| Required work |
Transcribe the whole listing precisely, leaving nothing out.

| Information supplied |
= = =

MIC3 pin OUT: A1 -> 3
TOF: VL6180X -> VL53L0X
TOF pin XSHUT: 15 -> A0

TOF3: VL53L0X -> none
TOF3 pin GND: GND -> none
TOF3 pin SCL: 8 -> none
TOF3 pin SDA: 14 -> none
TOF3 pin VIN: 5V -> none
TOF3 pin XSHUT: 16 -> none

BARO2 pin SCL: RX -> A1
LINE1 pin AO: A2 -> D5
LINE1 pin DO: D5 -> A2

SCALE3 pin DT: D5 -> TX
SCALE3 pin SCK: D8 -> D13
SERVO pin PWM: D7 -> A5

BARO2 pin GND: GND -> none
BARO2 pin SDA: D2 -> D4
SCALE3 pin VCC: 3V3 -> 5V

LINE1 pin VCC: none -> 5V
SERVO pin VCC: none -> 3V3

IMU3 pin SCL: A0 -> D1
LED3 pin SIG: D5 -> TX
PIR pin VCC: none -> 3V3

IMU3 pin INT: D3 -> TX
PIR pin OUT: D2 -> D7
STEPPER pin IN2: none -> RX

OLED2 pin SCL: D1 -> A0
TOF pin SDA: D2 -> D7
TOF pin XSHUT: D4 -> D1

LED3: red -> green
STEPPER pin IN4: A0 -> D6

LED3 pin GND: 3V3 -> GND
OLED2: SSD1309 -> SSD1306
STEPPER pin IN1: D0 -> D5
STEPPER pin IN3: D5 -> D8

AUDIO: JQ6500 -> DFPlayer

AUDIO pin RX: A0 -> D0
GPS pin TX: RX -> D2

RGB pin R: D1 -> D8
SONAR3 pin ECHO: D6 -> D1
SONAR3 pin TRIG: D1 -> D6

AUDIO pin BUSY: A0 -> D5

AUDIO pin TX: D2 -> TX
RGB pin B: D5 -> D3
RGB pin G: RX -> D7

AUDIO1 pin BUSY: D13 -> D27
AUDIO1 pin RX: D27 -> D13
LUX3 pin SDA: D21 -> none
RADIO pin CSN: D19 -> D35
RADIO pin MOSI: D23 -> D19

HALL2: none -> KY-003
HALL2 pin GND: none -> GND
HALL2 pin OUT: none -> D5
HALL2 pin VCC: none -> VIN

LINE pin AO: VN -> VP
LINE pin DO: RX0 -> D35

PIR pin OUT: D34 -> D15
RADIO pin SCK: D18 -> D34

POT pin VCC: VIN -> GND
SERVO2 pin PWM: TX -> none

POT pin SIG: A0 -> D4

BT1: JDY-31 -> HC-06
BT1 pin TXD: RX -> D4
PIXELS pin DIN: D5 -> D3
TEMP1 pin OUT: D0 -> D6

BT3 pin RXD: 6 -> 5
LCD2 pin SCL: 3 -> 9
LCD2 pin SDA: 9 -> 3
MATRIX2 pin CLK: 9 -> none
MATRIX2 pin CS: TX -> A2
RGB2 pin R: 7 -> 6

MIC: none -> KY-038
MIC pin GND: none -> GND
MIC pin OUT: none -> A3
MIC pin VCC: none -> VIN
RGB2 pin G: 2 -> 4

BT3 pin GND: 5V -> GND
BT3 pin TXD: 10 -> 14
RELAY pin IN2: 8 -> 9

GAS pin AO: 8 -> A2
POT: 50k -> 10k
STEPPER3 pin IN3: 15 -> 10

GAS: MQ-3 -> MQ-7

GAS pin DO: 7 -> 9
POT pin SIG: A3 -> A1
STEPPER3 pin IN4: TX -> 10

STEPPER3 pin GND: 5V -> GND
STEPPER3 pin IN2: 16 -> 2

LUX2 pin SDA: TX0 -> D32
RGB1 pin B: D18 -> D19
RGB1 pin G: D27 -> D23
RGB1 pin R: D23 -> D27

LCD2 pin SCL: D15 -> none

= = =

| Result |
MIC3 pin OUT: A1 -> 3
TOF: VL6180X -> VL53L0X
TOF pin XSHUT: 15 -> A0

TOF3: VL53L0X -> none
TOF3 pin GND: GND -> none
TOF3 pin SCL: 8 -> none
TOF3 pin SDA: 14 -> none
TOF3 pin VIN: 5V -> none
TOF3 pin XSHUT: 16 -> none

BARO2 pin SCL: RX -> A1
LINE1 pin AO: A2 -> D5
LINE1 pin DO: D5 -> A2

SCALE3 pin DT: D5 -> TX
SCALE3 pin SCK: D8 -> D13
SERVO pin PWM: D7 -> A5

BARO2 pin GND: GND -> none
BARO2 pin SDA: D2 -> D4
SCALE3 pin VCC: 3V3 -> 5V

LINE1 pin VCC: none -> 5V
SERVO pin VCC: none -> 3V3

IMU3 pin SCL: A0 -> D1
LED3 pin SIG: D5 -> TX
PIR pin VCC: none -> 3V3

IMU3 pin INT: D3 -> TX
PIR pin OUT: D2 -> D7
STEPPER pin IN2: none -> RX

OLED2 pin SCL: D1 -> A0
TOF pin SDA: D2 -> D7
TOF pin XSHUT: D4 -> D1

LED3: red -> green
STEPPER pin IN4: A0 -> D6

LED3 pin GND: 3V3 -> GND
OLED2: SSD1309 -> SSD1306
STEPPER pin IN1: D0 -> D5
STEPPER pin IN3: D5 -> D8

AUDIO: JQ6500 -> DFPlayer

AUDIO pin RX: A0 -> D0
GPS pin TX: RX -> D2

RGB pin R: D1 -> D8
SONAR3 pin ECHO: D6 -> D1
SONAR3 pin TRIG: D1 -> D6

AUDIO pin BUSY: A0 -> D5

AUDIO pin TX: D2 -> TX
RGB pin B: D5 -> D3
RGB pin G: RX -> D7

AUDIO1 pin BUSY: D13 -> D27
AUDIO1 pin RX: D27 -> D13
LUX3 pin SDA: D21 -> none
RADIO pin CSN: D19 -> D35
RADIO pin MOSI: D23 -> D19

HALL2: none -> KY-003
HALL2 pin GND: none -> GND
HALL2 pin OUT: none -> D5
HALL2 pin VCC: none -> VIN

LINE pin AO: VN -> VP
LINE pin DO: RX0 -> D35

PIR pin OUT: D34 -> D15
RADIO pin SCK: D18 -> D34

POT pin VCC: VIN -> GND
SERVO2 pin PWM: TX -> none

POT pin SIG: A0 -> D4

BT1: JDY-31 -> HC-06
BT1 pin TXD: RX -> D4
PIXELS pin DIN: D5 -> D3
TEMP1 pin OUT: D0 -> D6

BT3 pin RXD: 6 -> 5
LCD2 pin SCL: 3 -> 9
LCD2 pin SDA: 9 -> 3
MATRIX2 pin CLK: 9 -> none
MATRIX2 pin CS: TX -> A2
RGB2 pin R: 7 -> 6

MIC: none -> KY-038
MIC pin GND: none -> GND
MIC pin OUT: none -> A3
MIC pin VCC: none -> VIN
RGB2 pin G: 2 -> 4

BT3 pin GND: 5V -> GND
BT3 pin TXD: 10 -> 14
RELAY pin IN2: 8 -> 9

GAS pin AO: 8 -> A2
POT: 50k -> 10k
STEPPER3 pin IN3: 15 -> 10

GAS: MQ-3 -> MQ-7

GAS pin DO: 7 -> 9
POT pin SIG: A3 -> A1
STEPPER3 pin IN4: TX -> 10

STEPPER3 pin GND: 5V -> GND
STEPPER3 pin IN2: 16 -> 2

LUX2 pin SDA: TX0 -> D32
RGB1 pin B: D18 -> D19
RGB1 pin G: D27 -> D23
RGB1 pin R: D23 -> D27

LCD2 pin SCL: D15 -> none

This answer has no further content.